# INSTRUCTIONS FOR THE TASK
Below are records to give again exactly; omit each image they contain.

□ □ □ □ □ □ □

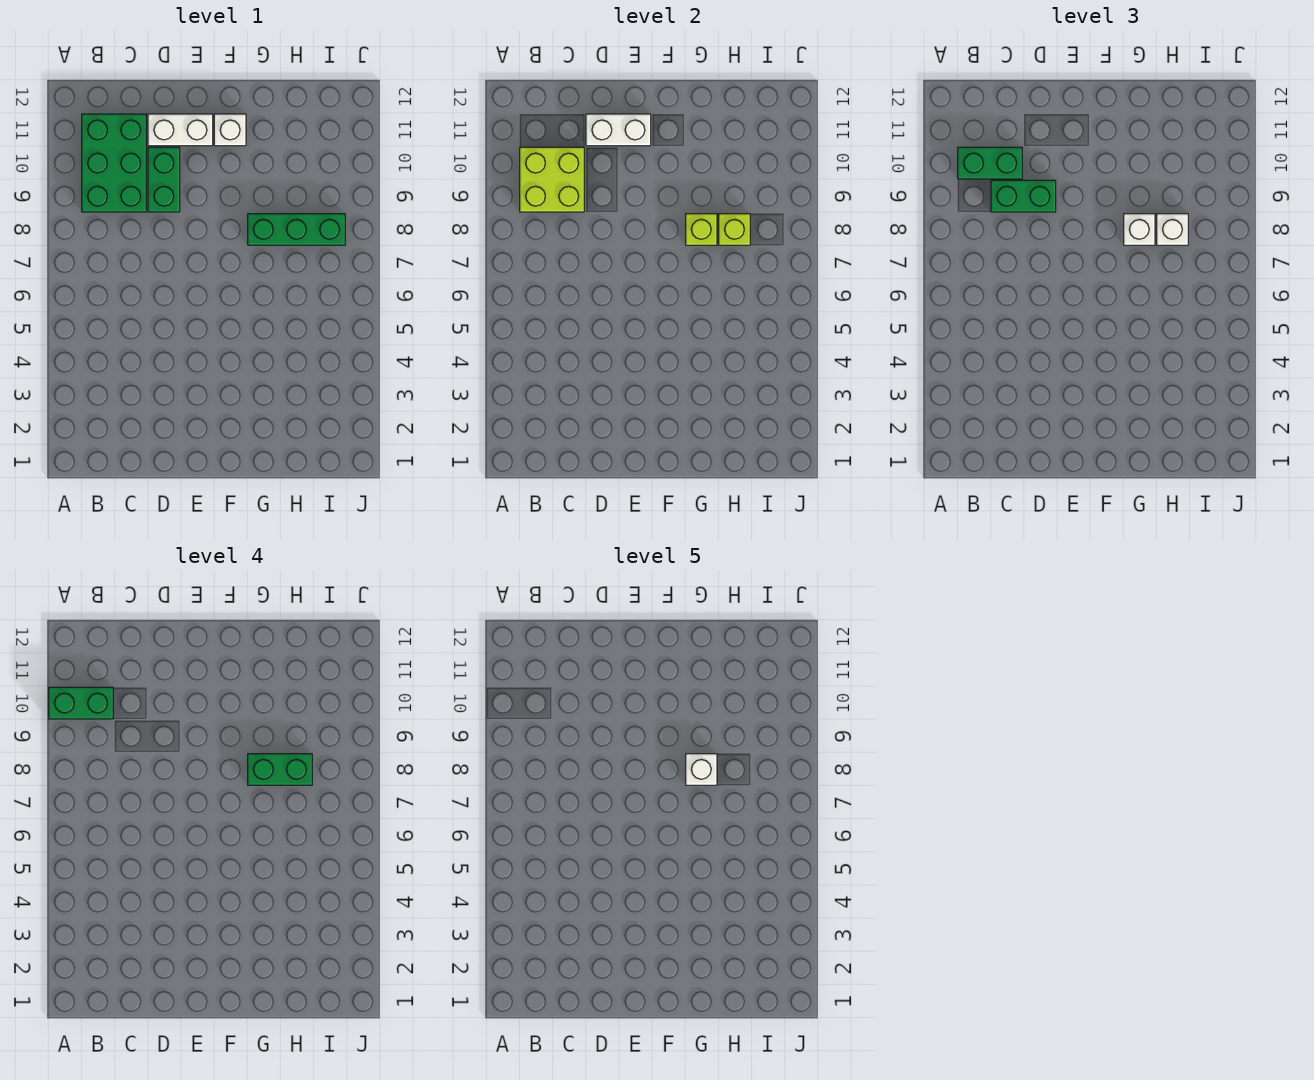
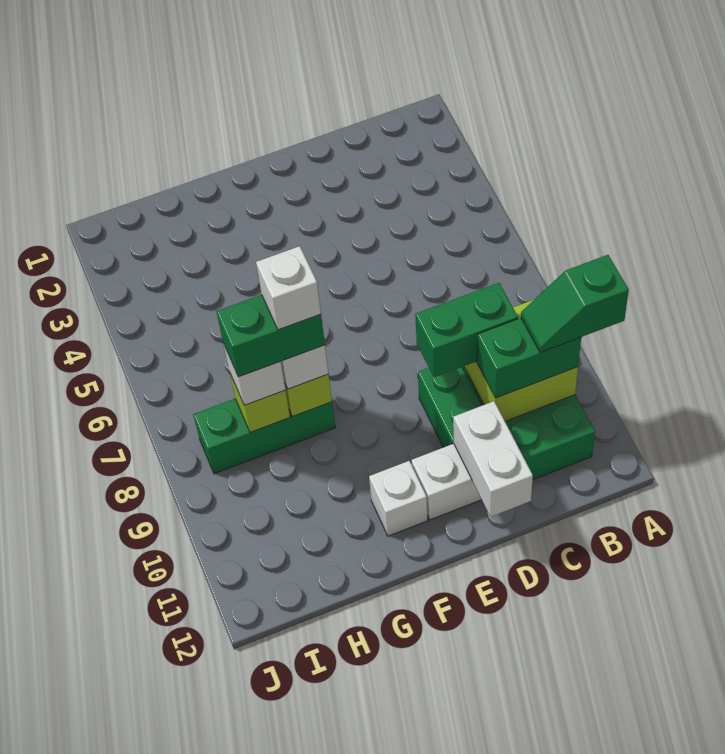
green brick A10:B10 level 4 -> green slope A10:B10 level 4 top A
white brick D11:E11 level 2 -> white brick D11:D12 level 2

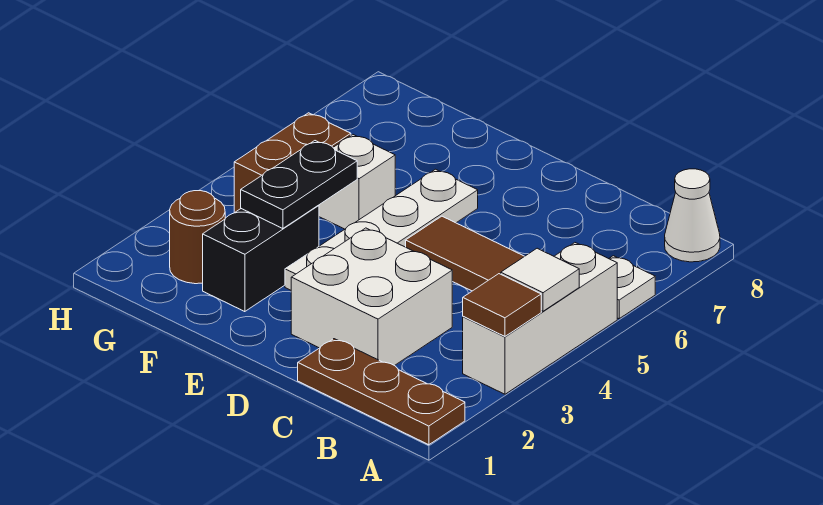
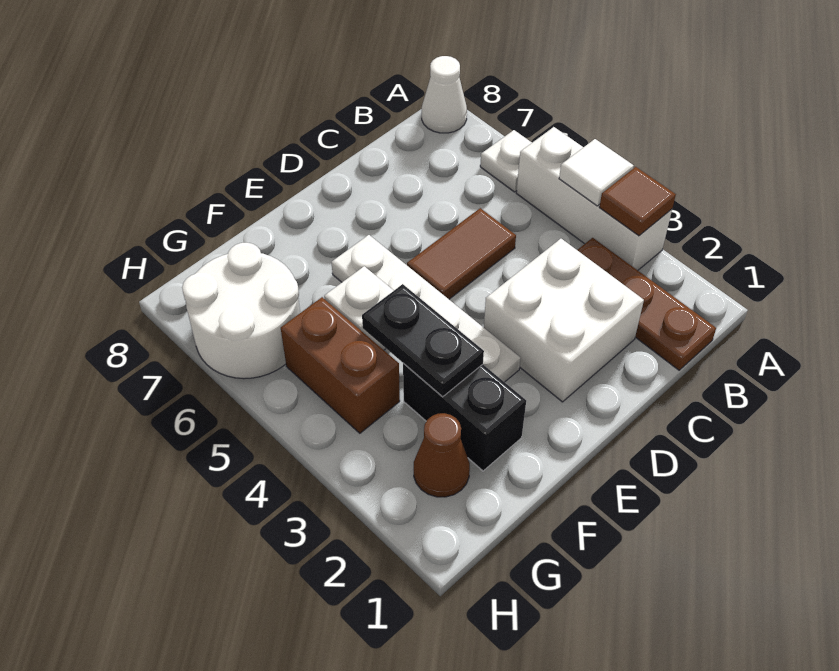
brown plate A1:C1 level 1 -> brown plate B1:B3 level 1
brown round brick G2 level 1 -> brown cone G2 level 1
none -> white round brick G6:H7 level 1

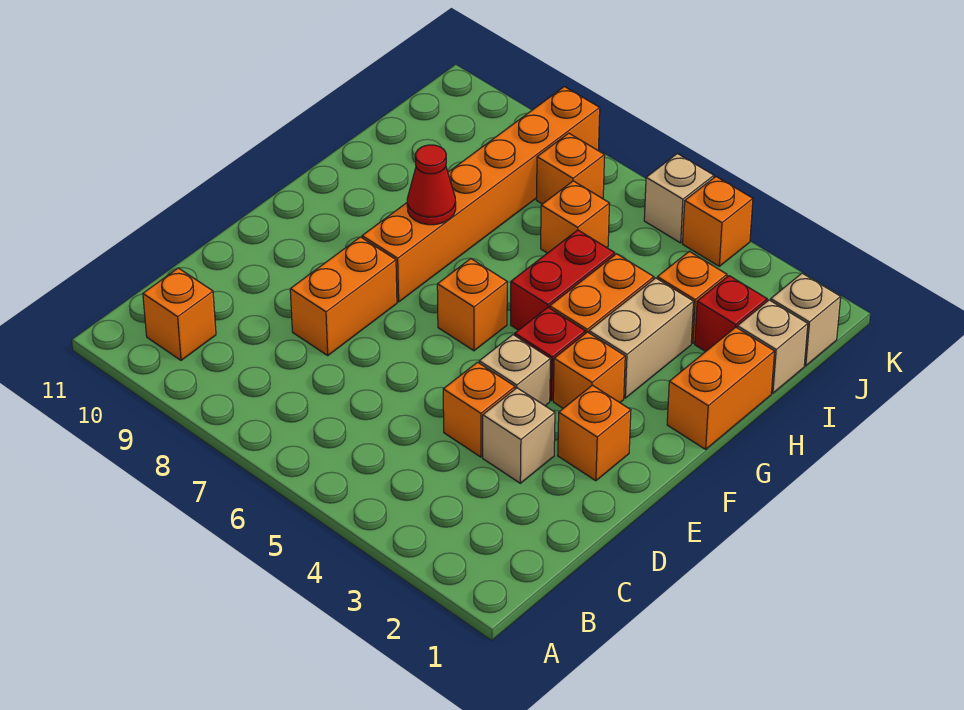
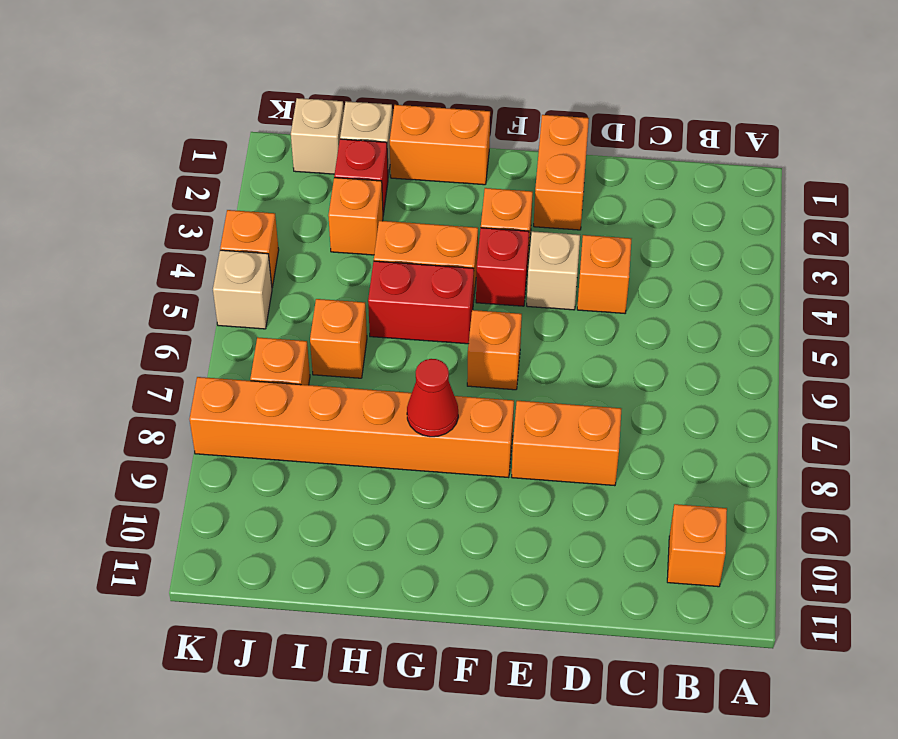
tan brick D3 level 1 -> none
orange brick E2 level 1 -> orange brick E1:E2 level 1
tan brick G3:H3 level 1 -> none

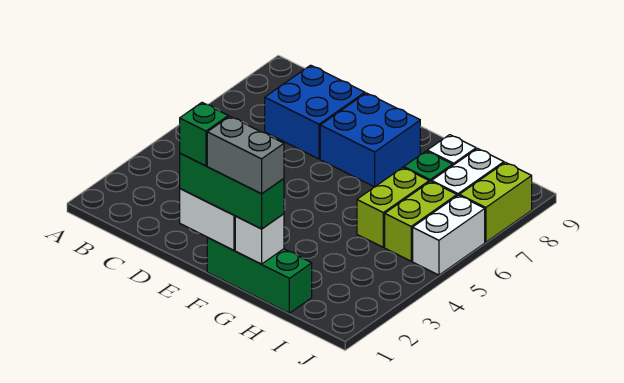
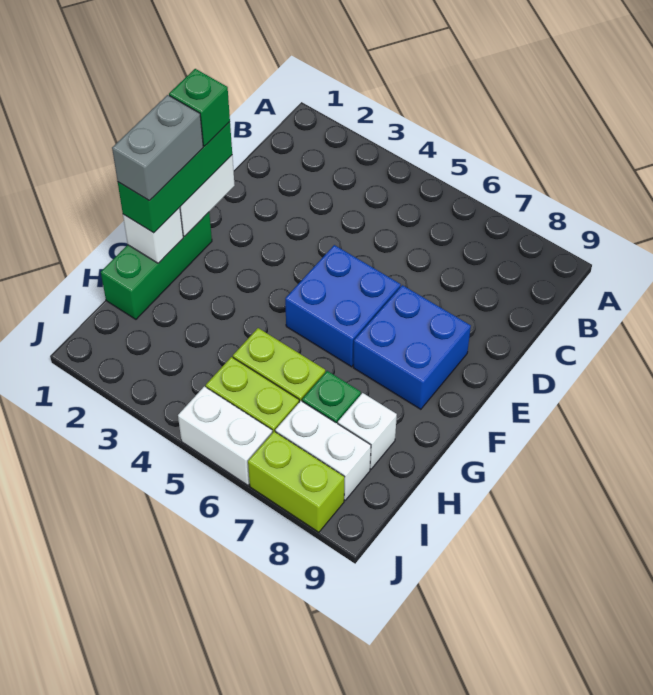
blue brick C7:D8 level 1 -> blue brick E5:F6 level 1

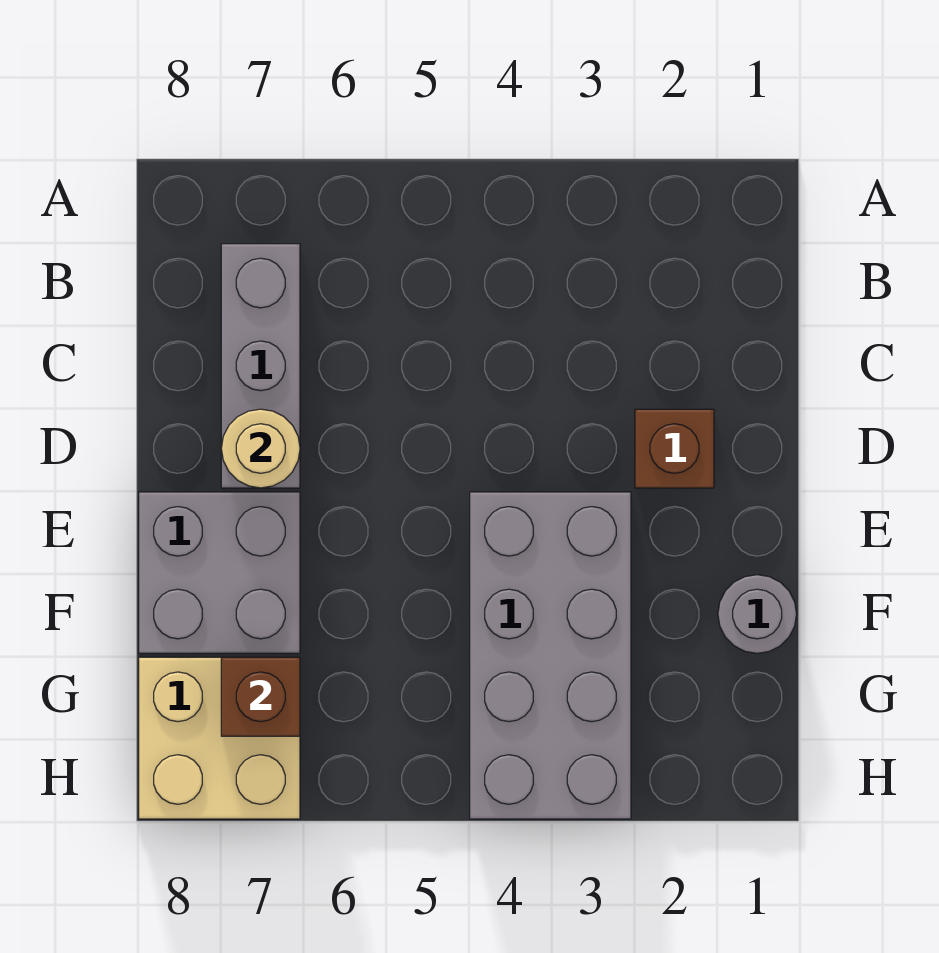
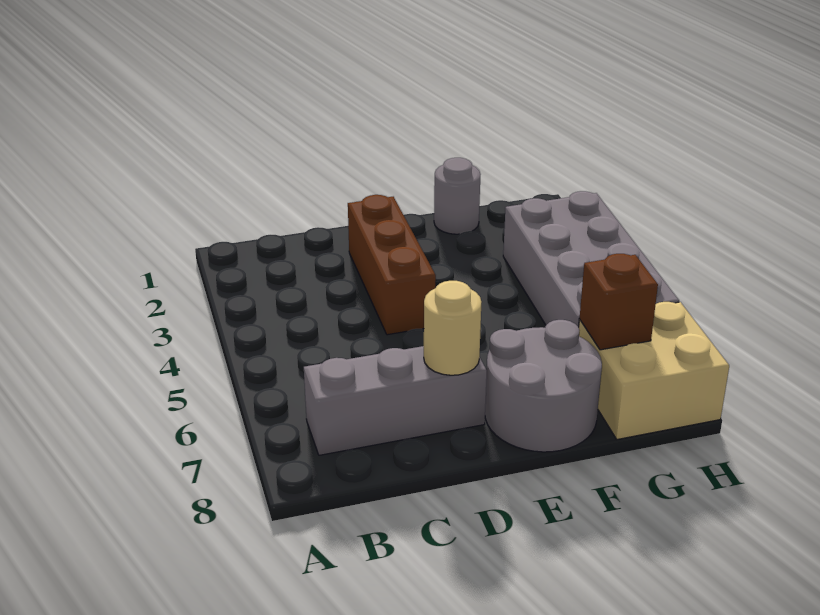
brown brick D2 level 1 -> brown brick D2:D4 level 1
grey brick E3:H4 level 1 -> grey brick G3:H6 level 1
grey brick E7:F8 level 1 -> grey round brick E7:F8 level 1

□ □ □ □ □ □ □

# RESULT FOR THIS EXERCISE
green brick A10:B10 level 4 -> green slope A10:B10 level 4 top A
white brick D11:E11 level 2 -> white brick D11:D12 level 2

brown plate A1:C1 level 1 -> brown plate B1:B3 level 1
brown round brick G2 level 1 -> brown cone G2 level 1
none -> white round brick G6:H7 level 1

tan brick D3 level 1 -> none
orange brick E2 level 1 -> orange brick E1:E2 level 1
tan brick G3:H3 level 1 -> none

blue brick C7:D8 level 1 -> blue brick E5:F6 level 1

brown brick D2 level 1 -> brown brick D2:D4 level 1
grey brick E3:H4 level 1 -> grey brick G3:H6 level 1
grey brick E7:F8 level 1 -> grey round brick E7:F8 level 1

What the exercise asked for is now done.